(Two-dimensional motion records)
---

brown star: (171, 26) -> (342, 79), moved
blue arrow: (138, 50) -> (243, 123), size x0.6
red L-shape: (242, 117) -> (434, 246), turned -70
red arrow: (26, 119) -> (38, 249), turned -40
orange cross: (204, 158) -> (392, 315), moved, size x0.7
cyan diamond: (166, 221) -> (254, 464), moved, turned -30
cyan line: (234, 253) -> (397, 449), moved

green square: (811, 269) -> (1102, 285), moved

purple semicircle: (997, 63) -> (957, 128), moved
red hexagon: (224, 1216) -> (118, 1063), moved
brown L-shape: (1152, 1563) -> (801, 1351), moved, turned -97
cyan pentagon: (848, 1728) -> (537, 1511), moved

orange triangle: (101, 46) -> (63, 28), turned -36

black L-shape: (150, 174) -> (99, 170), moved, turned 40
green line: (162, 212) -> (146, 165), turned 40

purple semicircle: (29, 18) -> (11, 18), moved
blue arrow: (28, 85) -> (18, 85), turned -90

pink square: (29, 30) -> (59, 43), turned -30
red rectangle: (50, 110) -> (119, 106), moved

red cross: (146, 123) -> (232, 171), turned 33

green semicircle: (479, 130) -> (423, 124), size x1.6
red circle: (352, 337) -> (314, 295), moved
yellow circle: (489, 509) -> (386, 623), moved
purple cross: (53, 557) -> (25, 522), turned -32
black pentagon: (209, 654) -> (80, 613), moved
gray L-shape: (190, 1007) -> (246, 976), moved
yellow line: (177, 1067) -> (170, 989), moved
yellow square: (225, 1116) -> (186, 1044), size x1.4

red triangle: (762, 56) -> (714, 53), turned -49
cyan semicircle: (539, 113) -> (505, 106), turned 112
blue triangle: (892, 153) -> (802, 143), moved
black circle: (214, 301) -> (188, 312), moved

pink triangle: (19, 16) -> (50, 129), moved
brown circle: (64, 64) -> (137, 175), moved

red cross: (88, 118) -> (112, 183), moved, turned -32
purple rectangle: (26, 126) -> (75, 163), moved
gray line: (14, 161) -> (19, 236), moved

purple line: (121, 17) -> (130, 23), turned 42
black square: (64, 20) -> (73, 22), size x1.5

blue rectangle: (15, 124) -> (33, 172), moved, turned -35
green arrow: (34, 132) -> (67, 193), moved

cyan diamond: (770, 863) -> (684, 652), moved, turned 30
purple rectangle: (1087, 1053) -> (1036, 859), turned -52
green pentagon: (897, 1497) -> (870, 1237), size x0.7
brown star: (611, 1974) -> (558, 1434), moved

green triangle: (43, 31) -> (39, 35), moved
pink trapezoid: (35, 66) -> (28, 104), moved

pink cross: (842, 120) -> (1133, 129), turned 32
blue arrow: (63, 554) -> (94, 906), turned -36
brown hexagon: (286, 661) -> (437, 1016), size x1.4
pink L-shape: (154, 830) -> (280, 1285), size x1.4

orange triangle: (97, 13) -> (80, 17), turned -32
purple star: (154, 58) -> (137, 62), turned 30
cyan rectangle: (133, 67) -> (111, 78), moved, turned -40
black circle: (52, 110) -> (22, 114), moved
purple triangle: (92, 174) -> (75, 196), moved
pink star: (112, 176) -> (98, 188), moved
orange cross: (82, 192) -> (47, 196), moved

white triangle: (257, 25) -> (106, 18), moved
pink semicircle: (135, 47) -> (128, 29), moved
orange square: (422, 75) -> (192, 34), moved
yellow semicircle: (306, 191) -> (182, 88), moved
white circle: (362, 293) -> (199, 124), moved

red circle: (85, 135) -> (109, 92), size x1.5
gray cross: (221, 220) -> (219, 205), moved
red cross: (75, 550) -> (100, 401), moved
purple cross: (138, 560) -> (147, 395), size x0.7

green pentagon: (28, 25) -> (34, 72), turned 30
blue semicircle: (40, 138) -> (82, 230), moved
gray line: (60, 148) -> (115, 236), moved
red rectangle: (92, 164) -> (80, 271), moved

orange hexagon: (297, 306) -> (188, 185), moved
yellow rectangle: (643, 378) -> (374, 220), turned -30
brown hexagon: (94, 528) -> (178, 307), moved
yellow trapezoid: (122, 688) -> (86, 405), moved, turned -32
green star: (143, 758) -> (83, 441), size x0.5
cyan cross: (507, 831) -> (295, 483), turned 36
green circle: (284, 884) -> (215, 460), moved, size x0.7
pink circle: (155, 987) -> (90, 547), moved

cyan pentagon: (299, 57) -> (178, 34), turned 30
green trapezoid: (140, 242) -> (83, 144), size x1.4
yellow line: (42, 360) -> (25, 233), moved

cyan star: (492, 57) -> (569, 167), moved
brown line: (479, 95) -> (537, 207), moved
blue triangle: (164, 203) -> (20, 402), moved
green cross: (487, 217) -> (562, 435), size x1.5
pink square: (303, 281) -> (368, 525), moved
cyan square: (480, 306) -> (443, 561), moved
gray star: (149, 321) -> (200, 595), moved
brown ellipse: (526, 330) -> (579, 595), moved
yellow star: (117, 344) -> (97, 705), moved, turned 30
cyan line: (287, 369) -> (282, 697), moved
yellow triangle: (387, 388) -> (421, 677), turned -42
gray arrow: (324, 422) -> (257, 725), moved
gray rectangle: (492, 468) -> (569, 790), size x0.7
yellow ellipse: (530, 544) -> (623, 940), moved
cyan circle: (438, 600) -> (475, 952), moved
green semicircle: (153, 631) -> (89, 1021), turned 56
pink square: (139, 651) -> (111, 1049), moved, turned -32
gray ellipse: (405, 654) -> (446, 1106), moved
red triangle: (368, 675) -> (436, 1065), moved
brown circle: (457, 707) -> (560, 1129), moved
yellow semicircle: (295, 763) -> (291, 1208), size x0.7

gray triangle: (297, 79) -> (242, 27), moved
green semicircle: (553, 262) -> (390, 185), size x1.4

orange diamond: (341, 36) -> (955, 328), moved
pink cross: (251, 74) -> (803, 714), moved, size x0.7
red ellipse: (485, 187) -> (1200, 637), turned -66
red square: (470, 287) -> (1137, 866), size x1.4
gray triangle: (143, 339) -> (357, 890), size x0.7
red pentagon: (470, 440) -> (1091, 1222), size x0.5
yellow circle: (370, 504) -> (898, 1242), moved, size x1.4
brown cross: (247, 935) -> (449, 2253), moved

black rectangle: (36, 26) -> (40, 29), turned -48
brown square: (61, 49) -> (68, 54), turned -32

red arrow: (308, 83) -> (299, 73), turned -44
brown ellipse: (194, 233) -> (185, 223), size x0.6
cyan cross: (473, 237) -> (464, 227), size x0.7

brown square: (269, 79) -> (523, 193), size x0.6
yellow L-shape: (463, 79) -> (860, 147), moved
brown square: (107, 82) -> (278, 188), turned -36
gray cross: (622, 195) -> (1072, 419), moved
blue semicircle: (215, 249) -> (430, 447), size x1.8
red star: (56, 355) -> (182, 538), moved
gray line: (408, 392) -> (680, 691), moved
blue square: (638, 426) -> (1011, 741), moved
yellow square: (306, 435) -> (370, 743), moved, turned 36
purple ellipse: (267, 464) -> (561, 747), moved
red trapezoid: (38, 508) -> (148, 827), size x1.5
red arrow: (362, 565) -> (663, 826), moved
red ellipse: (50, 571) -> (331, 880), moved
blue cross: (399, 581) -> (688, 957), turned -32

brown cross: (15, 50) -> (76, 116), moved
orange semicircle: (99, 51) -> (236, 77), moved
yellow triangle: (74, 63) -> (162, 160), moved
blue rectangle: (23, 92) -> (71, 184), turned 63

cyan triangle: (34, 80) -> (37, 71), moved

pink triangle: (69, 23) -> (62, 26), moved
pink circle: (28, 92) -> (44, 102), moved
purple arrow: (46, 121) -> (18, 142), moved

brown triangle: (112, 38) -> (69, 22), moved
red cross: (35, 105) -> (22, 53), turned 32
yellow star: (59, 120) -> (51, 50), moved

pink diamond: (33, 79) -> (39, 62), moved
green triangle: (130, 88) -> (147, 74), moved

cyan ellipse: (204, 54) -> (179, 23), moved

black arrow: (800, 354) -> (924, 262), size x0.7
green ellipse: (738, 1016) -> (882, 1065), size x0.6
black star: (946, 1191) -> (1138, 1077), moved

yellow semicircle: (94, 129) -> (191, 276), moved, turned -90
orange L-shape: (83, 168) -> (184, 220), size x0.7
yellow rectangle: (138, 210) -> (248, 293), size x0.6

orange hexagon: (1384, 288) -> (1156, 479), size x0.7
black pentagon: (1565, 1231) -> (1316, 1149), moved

---

Work request: From the records above, transcribe exactly the run of lines that opens with the line holding "orange triangle: (97, 13)" and closes with the line holding "orange cross: (82, 192) -> (47, 196), moved", both included.

Exercise response:
orange triangle: (97, 13) -> (80, 17), turned -32
purple star: (154, 58) -> (137, 62), turned 30
cyan rectangle: (133, 67) -> (111, 78), moved, turned -40
black circle: (52, 110) -> (22, 114), moved
purple triangle: (92, 174) -> (75, 196), moved
pink star: (112, 176) -> (98, 188), moved
orange cross: (82, 192) -> (47, 196), moved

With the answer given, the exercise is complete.